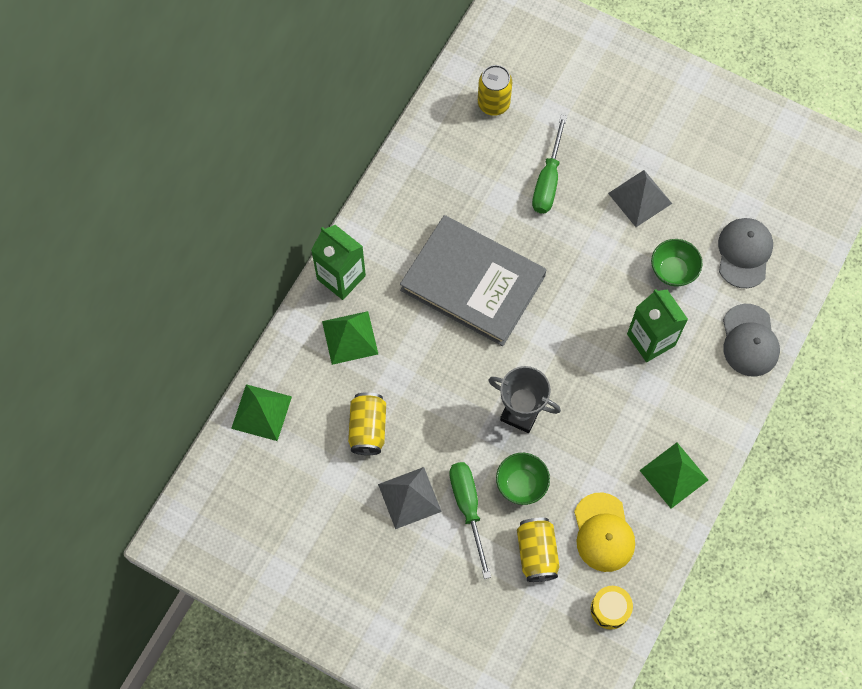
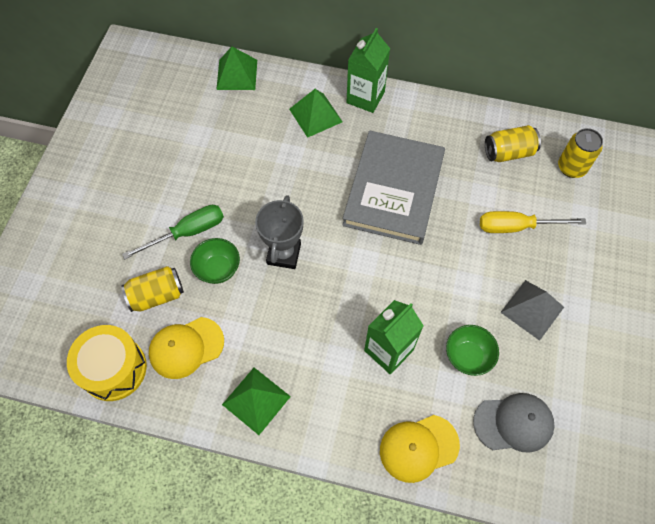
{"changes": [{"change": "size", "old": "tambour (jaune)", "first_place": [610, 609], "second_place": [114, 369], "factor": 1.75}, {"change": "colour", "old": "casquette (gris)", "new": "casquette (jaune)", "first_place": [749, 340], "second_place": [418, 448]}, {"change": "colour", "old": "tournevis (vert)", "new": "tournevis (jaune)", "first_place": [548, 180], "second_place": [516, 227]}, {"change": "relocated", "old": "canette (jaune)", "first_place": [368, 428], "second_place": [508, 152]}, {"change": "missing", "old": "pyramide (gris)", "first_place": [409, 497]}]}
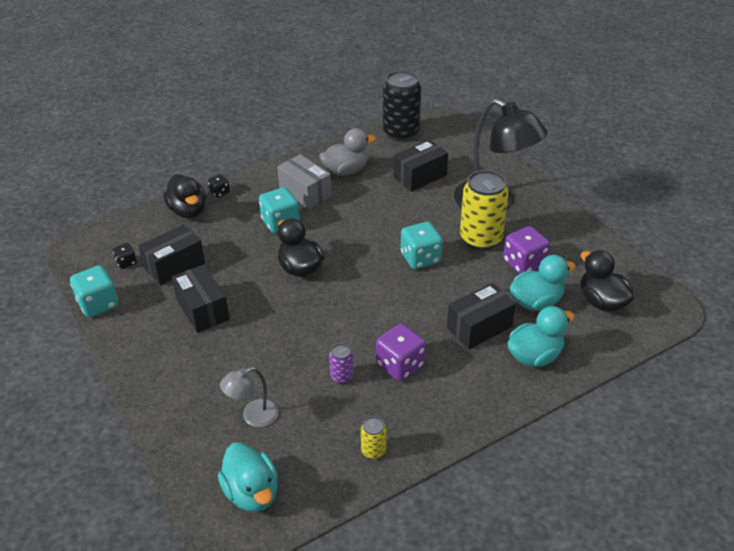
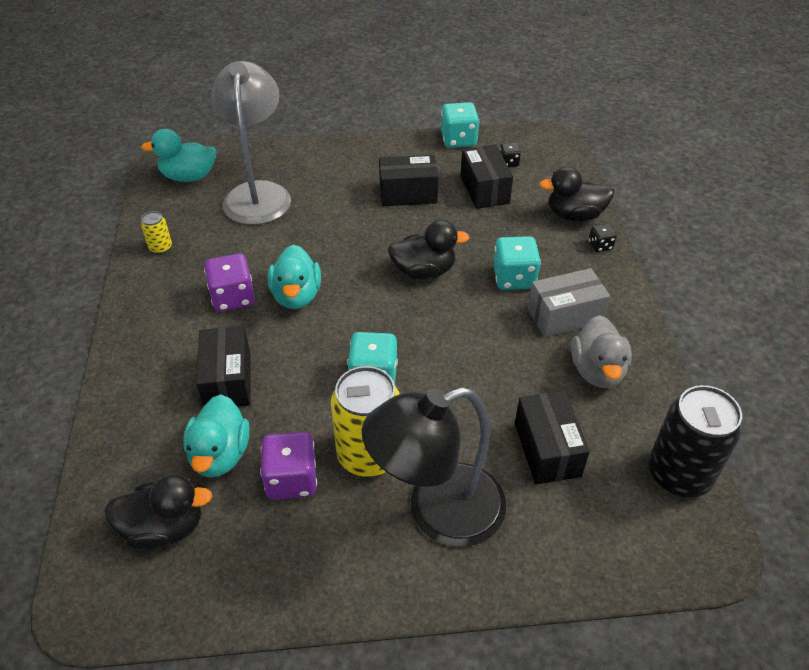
{"changes": [{"change": "size", "old": "lampe (gris)", "first_place": [253, 416], "second_place": [258, 193], "factor": 2.09}, {"change": "relocated", "old": "canard (turquoise)", "first_place": [534, 356], "second_place": [296, 296]}, {"change": "missing", "old": "canette (violet)", "first_place": [342, 377]}]}
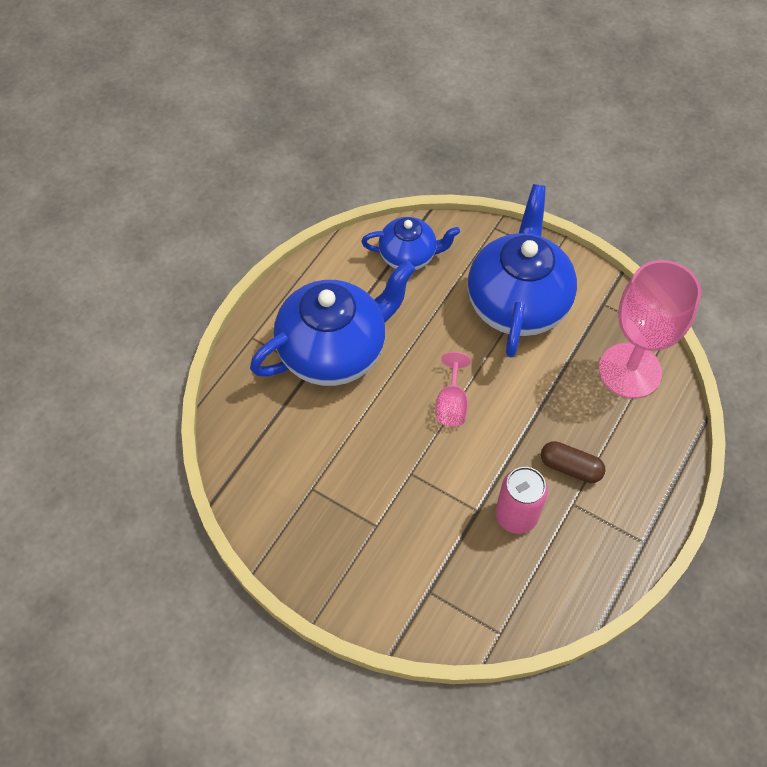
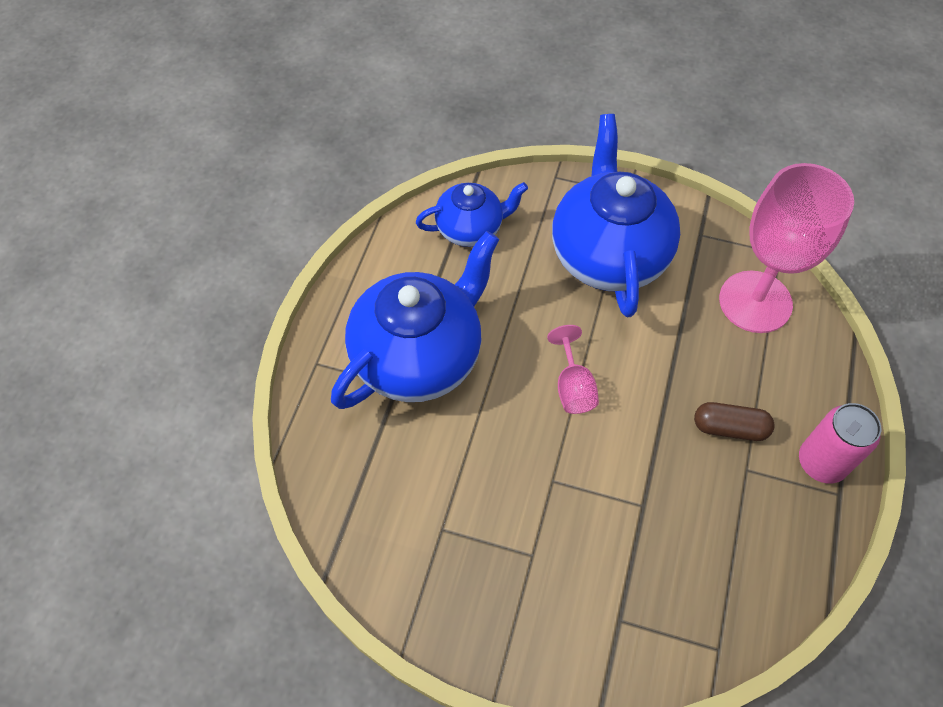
{"changes": [{"change": "relocated", "old": "canette (rose)", "first_place": [516, 515], "second_place": [821, 462]}]}
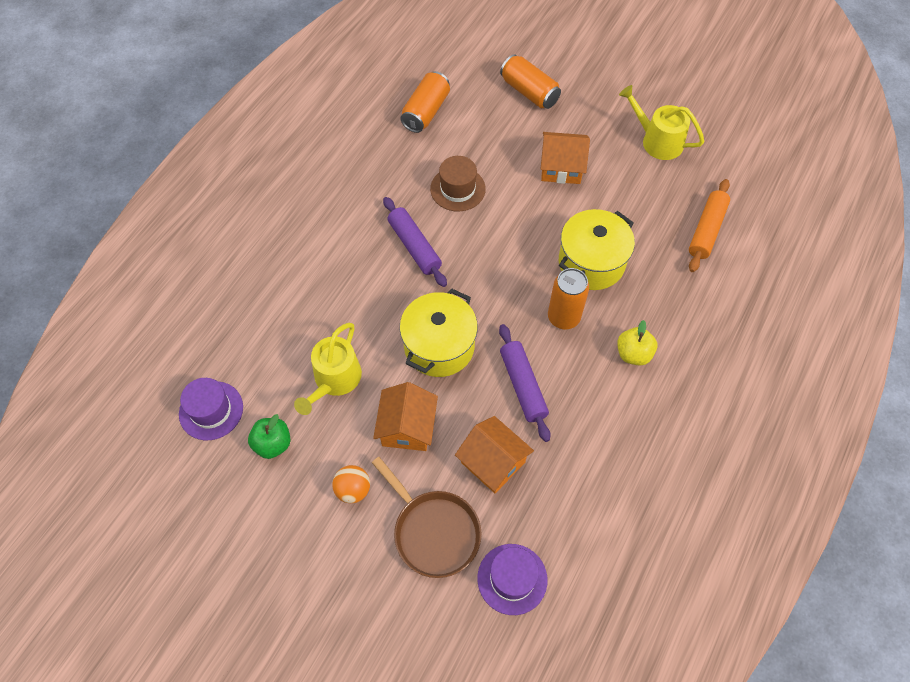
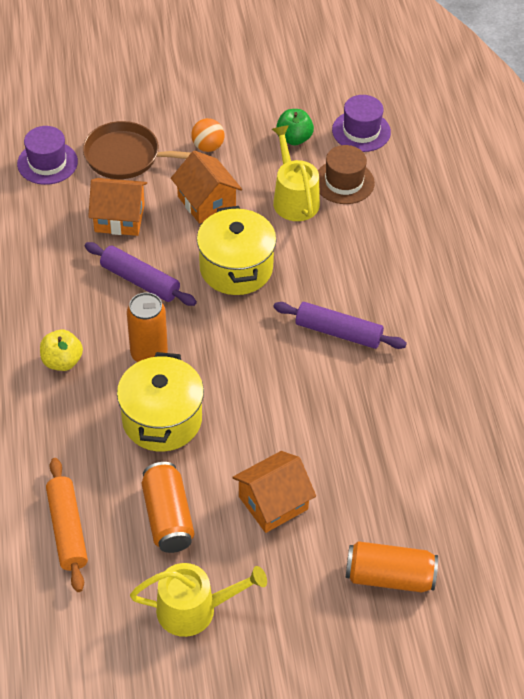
{"changes": [{"change": "relocated", "old": "canette (orange)", "first_place": [426, 111], "second_place": [168, 517]}, {"change": "relocated", "old": "chapeau (marron)", "first_place": [457, 189], "second_place": [344, 182]}]}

○ ○ ○

=== THE PROBLEM ===
Since pictures are not part of the copy, set down only the remaining data exactly.

=== RESPONSE TO THIS TASK ===
{"changes": [{"change": "size", "old": "tambour (jaune)", "first_place": [610, 609], "second_place": [114, 369], "factor": 1.75}, {"change": "colour", "old": "casquette (gris)", "new": "casquette (jaune)", "first_place": [749, 340], "second_place": [418, 448]}, {"change": "colour", "old": "tournevis (vert)", "new": "tournevis (jaune)", "first_place": [548, 180], "second_place": [516, 227]}, {"change": "relocated", "old": "canette (jaune)", "first_place": [368, 428], "second_place": [508, 152]}, {"change": "missing", "old": "pyramide (gris)", "first_place": [409, 497]}]}
{"changes": [{"change": "size", "old": "lampe (gris)", "first_place": [253, 416], "second_place": [258, 193], "factor": 2.09}, {"change": "relocated", "old": "canard (turquoise)", "first_place": [534, 356], "second_place": [296, 296]}, {"change": "missing", "old": "canette (violet)", "first_place": [342, 377]}]}
{"changes": [{"change": "relocated", "old": "canette (rose)", "first_place": [516, 515], "second_place": [821, 462]}]}
{"changes": [{"change": "relocated", "old": "canette (orange)", "first_place": [426, 111], "second_place": [168, 517]}, {"change": "relocated", "old": "chapeau (marron)", "first_place": [457, 189], "second_place": [344, 182]}]}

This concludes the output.